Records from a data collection
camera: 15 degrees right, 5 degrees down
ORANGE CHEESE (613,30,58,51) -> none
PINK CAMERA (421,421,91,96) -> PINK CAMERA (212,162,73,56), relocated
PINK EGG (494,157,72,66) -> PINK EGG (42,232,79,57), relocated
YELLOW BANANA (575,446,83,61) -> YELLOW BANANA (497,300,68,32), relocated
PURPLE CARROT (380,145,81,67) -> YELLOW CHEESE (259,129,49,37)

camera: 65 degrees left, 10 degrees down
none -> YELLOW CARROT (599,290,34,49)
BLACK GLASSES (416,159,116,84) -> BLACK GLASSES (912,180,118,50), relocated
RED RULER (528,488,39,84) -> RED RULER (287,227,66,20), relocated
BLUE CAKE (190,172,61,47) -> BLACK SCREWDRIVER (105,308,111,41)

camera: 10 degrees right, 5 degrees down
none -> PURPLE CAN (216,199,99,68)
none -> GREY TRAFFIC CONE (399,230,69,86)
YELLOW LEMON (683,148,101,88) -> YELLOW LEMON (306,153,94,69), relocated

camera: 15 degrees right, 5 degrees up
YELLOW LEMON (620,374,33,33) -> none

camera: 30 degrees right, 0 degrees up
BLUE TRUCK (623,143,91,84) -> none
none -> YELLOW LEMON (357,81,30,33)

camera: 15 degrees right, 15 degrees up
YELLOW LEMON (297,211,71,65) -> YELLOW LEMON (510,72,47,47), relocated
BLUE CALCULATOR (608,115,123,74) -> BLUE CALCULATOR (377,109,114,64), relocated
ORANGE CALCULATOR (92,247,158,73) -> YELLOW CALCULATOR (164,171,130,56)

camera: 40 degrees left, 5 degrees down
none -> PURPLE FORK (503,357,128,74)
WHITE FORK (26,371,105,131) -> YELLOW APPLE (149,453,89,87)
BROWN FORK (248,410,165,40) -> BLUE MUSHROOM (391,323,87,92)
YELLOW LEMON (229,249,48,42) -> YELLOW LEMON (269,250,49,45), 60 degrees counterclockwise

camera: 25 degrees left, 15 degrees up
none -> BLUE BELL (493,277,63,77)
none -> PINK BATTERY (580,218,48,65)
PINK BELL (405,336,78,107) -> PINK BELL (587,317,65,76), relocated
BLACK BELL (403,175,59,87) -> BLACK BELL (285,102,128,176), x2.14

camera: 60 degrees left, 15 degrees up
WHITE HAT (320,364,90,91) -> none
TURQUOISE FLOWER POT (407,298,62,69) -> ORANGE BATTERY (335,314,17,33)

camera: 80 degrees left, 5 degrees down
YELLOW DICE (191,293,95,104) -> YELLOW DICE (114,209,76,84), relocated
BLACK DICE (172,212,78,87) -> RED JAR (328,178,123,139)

## WORK TO COMPLETE
What you return must match, line for line, the data from the line containing "PINK EGG (494,157,72,66)" to its end, both ends included.

## WRITTEN SOLUTION
PINK EGG (494,157,72,66) -> PINK EGG (42,232,79,57), relocated
YELLOW BANANA (575,446,83,61) -> YELLOW BANANA (497,300,68,32), relocated
PURPLE CARROT (380,145,81,67) -> YELLOW CHEESE (259,129,49,37)

camera: 65 degrees left, 10 degrees down
none -> YELLOW CARROT (599,290,34,49)
BLACK GLASSES (416,159,116,84) -> BLACK GLASSES (912,180,118,50), relocated
RED RULER (528,488,39,84) -> RED RULER (287,227,66,20), relocated
BLUE CAKE (190,172,61,47) -> BLACK SCREWDRIVER (105,308,111,41)

camera: 10 degrees right, 5 degrees down
none -> PURPLE CAN (216,199,99,68)
none -> GREY TRAFFIC CONE (399,230,69,86)
YELLOW LEMON (683,148,101,88) -> YELLOW LEMON (306,153,94,69), relocated

camera: 15 degrees right, 5 degrees up
YELLOW LEMON (620,374,33,33) -> none

camera: 30 degrees right, 0 degrees up
BLUE TRUCK (623,143,91,84) -> none
none -> YELLOW LEMON (357,81,30,33)

camera: 15 degrees right, 15 degrees up
YELLOW LEMON (297,211,71,65) -> YELLOW LEMON (510,72,47,47), relocated
BLUE CALCULATOR (608,115,123,74) -> BLUE CALCULATOR (377,109,114,64), relocated
ORANGE CALCULATOR (92,247,158,73) -> YELLOW CALCULATOR (164,171,130,56)

camera: 40 degrees left, 5 degrees down
none -> PURPLE FORK (503,357,128,74)
WHITE FORK (26,371,105,131) -> YELLOW APPLE (149,453,89,87)
BROWN FORK (248,410,165,40) -> BLUE MUSHROOM (391,323,87,92)
YELLOW LEMON (229,249,48,42) -> YELLOW LEMON (269,250,49,45), 60 degrees counterclockwise

camera: 25 degrees left, 15 degrees up
none -> BLUE BELL (493,277,63,77)
none -> PINK BATTERY (580,218,48,65)
PINK BELL (405,336,78,107) -> PINK BELL (587,317,65,76), relocated
BLACK BELL (403,175,59,87) -> BLACK BELL (285,102,128,176), x2.14

camera: 60 degrees left, 15 degrees up
WHITE HAT (320,364,90,91) -> none
TURQUOISE FLOWER POT (407,298,62,69) -> ORANGE BATTERY (335,314,17,33)

camera: 80 degrees left, 5 degrees down
YELLOW DICE (191,293,95,104) -> YELLOW DICE (114,209,76,84), relocated
BLACK DICE (172,212,78,87) -> RED JAR (328,178,123,139)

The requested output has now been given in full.